**PROBLEM**
Exactly as they appear below, repeat the lines from the one with "Q201: NPN (B NET1, C NET4, E GND) -> none" through the one with "JP3 pin 1: AOUT -> CMP". Drop every picture.

Segment Start: DATA SUPPLIED

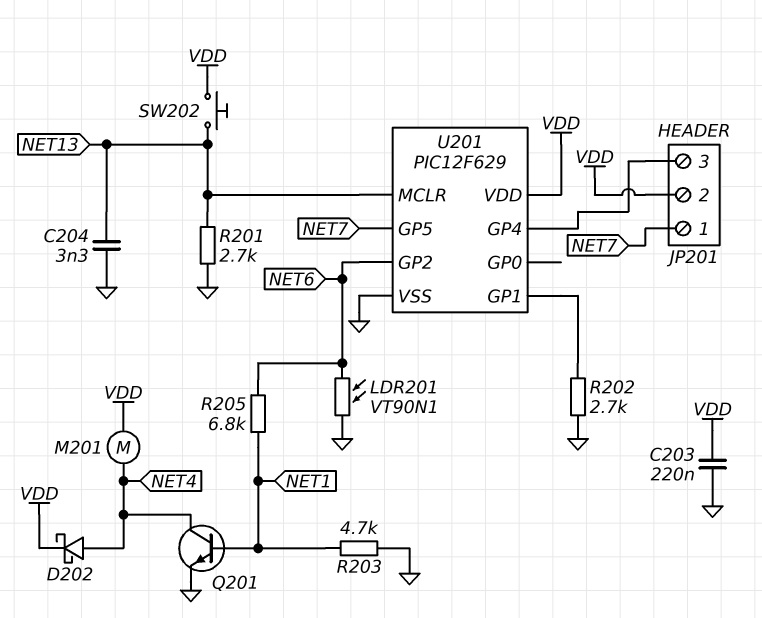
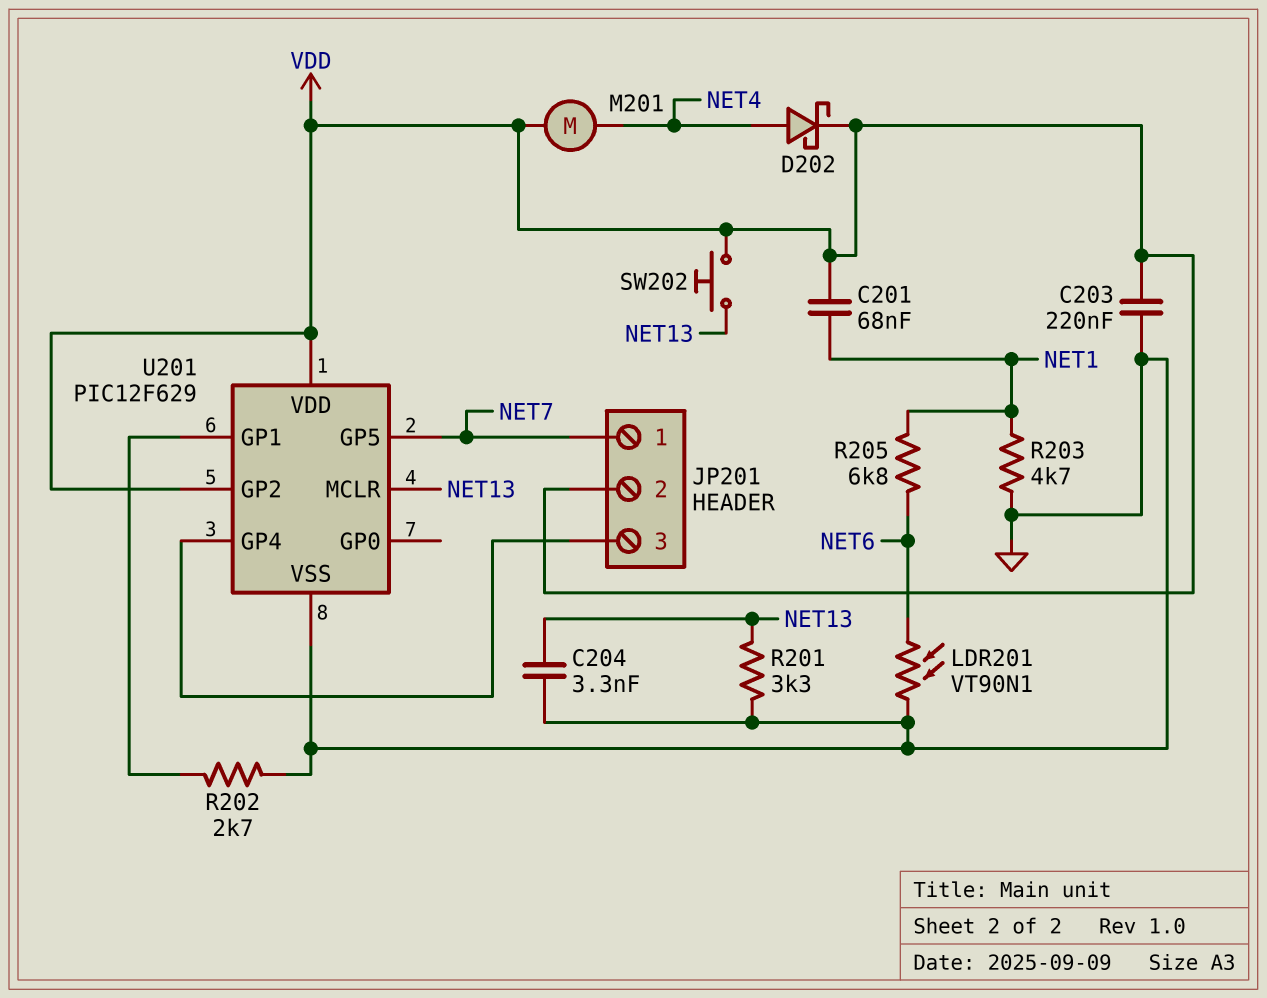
C201: none -> 68nF (NET1, VDD)
Q201: NPN (B NET1, C NET4, E GND) -> none
R201: 2.7k (GND, NET13) -> 3.3k (GND, NET13)
U201 pin GP2: NET6 -> VDD

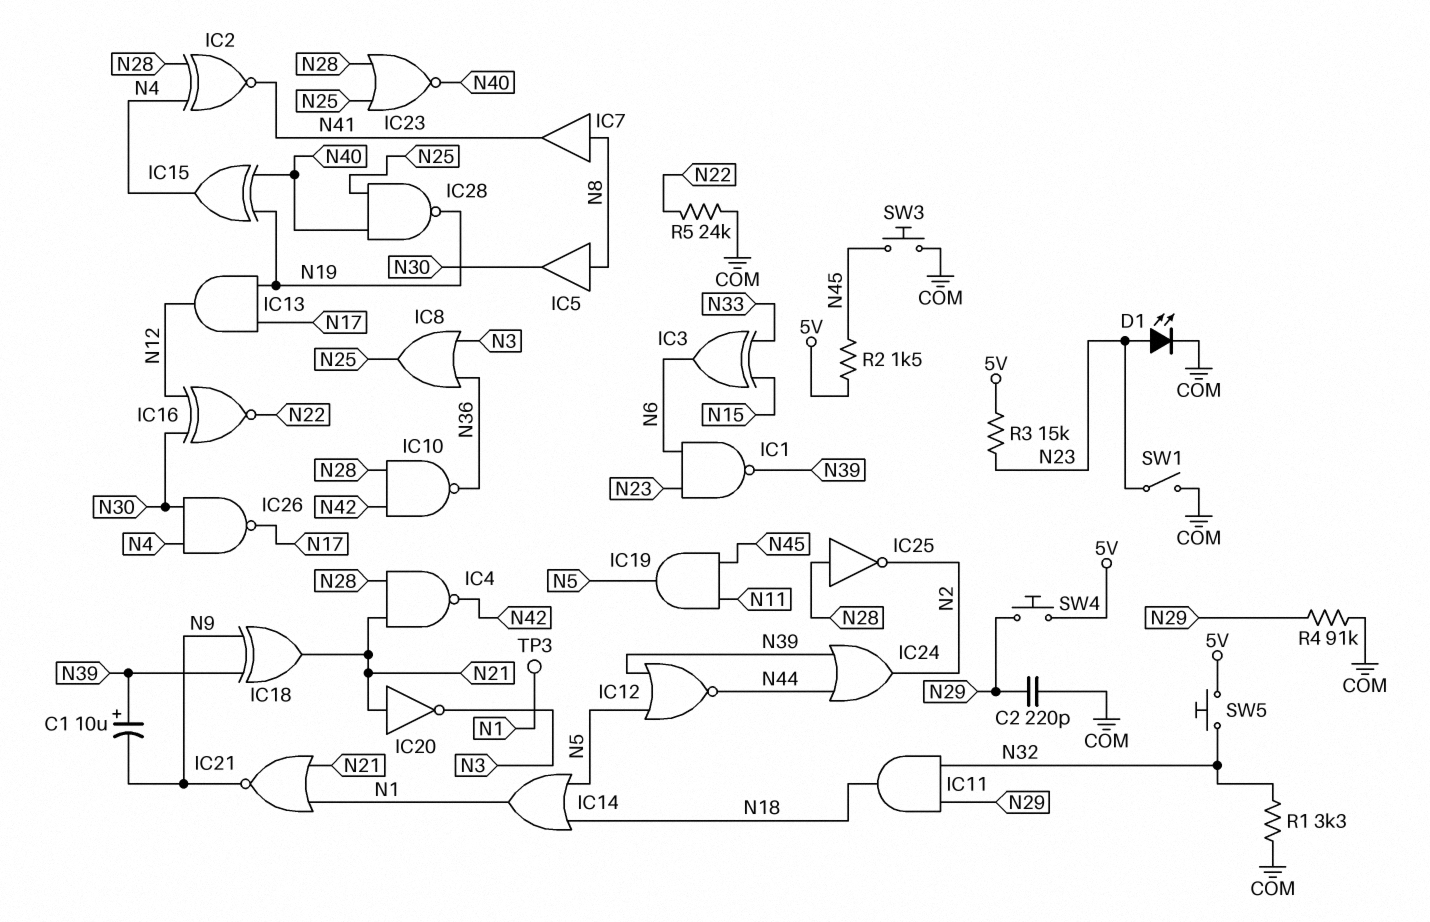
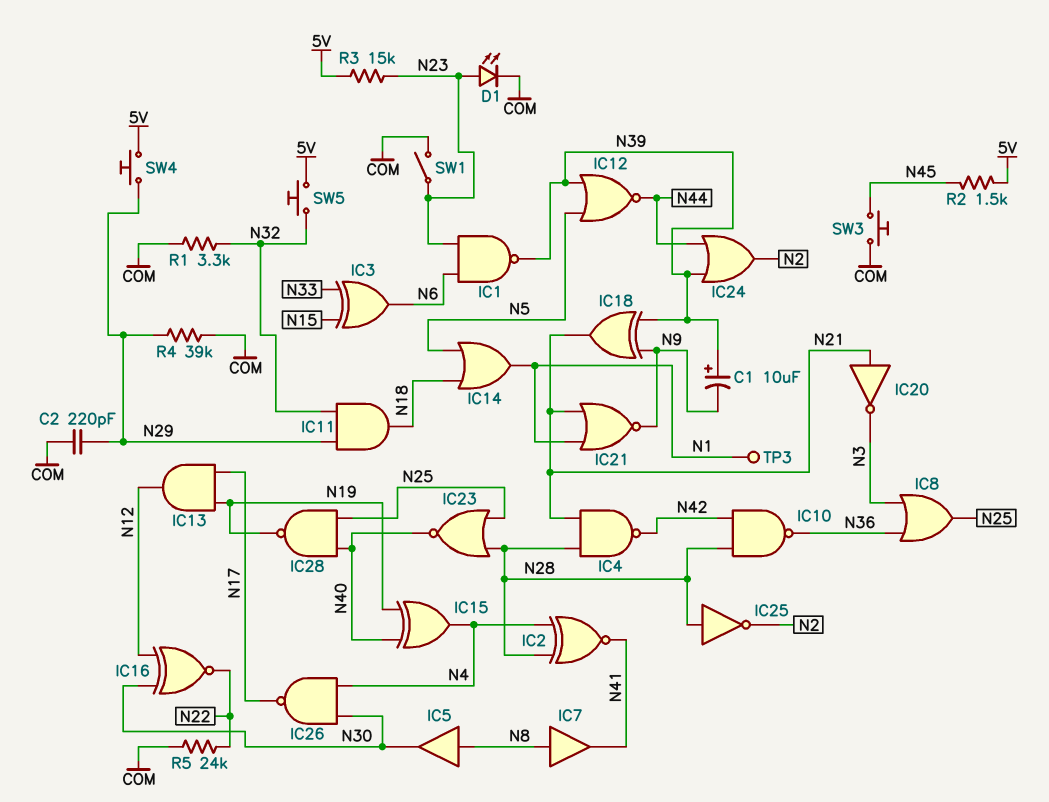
IC19: AND (in N11, in N45, out N5) -> none
R4: 91k (COM, N29) -> 39k (COM, N29)

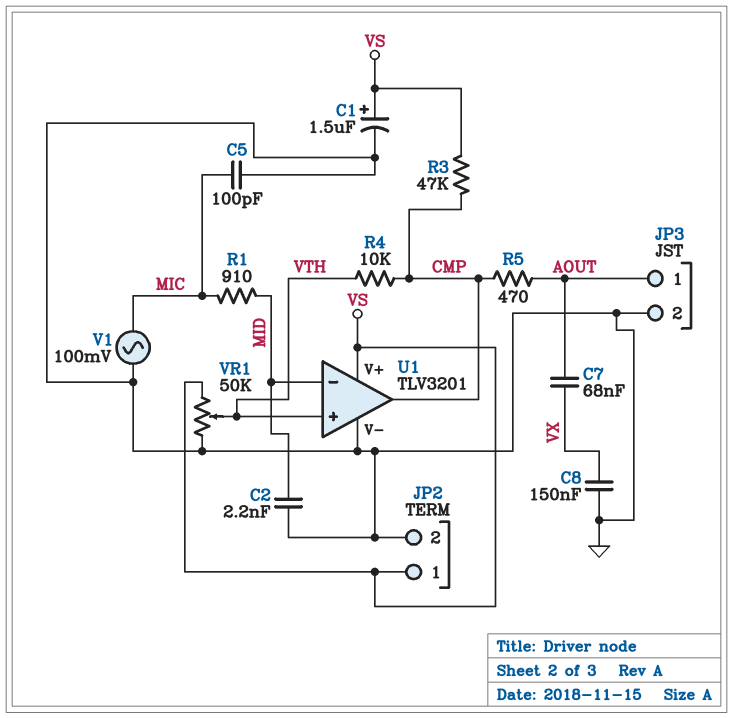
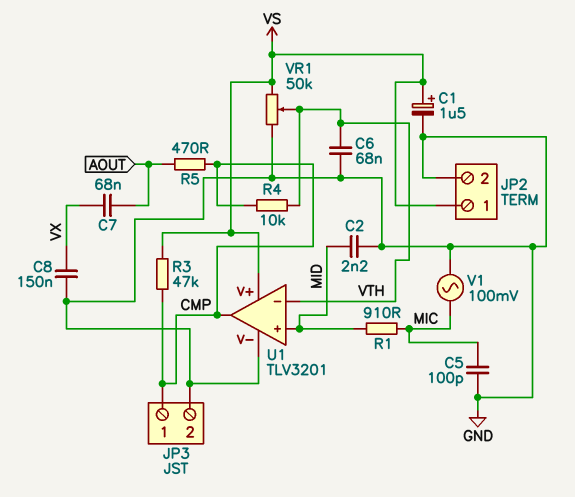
C6: none -> 68nF (GND, VTH)
JP3 pin 1: AOUT -> CMP
U1 pin in+: VTH -> MID
U1 pin in-: MID -> VTH

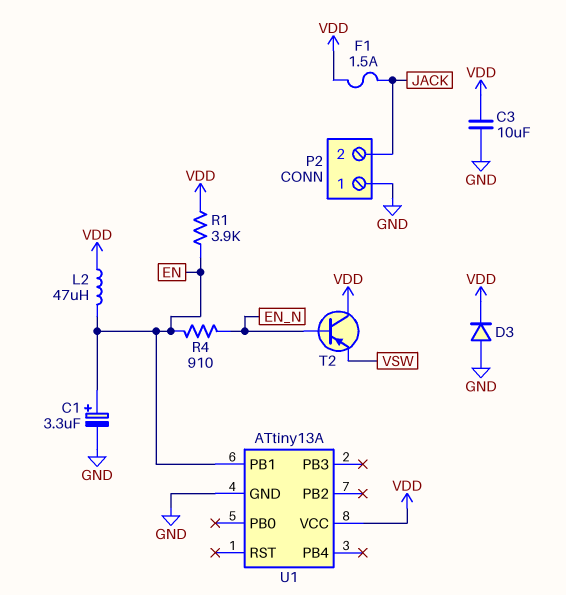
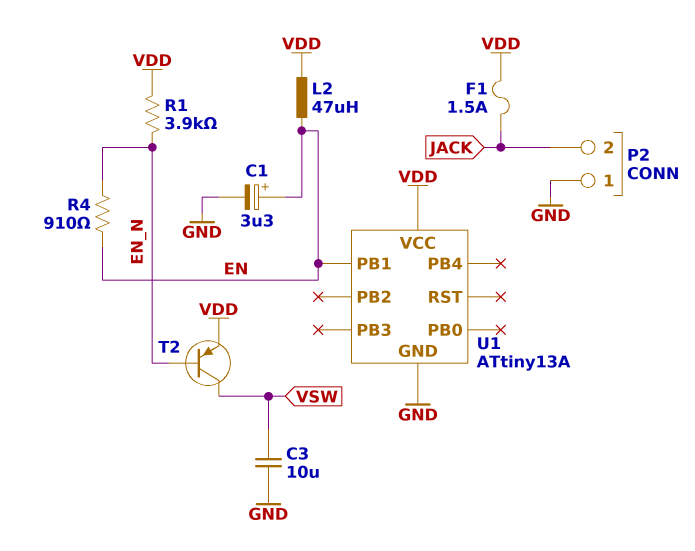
C3: 10uF (GND, VDD) -> 10uF (GND, VSW)
D3: diode (A GND, K VDD) -> none
R1: 3.9k (EN, VDD) -> 3.9k (EN_N, VDD)
T2: PNP (B EN_N, C VDD, E VSW) -> PNP (B EN_N, C VSW, E VDD)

Segment End: DATA SUPPLIED

**TASK SOLUTION**
Q201: NPN (B NET1, C NET4, E GND) -> none
R201: 2.7k (GND, NET13) -> 3.3k (GND, NET13)
U201 pin GP2: NET6 -> VDD

IC19: AND (in N11, in N45, out N5) -> none
R4: 91k (COM, N29) -> 39k (COM, N29)

C6: none -> 68nF (GND, VTH)
JP3 pin 1: AOUT -> CMP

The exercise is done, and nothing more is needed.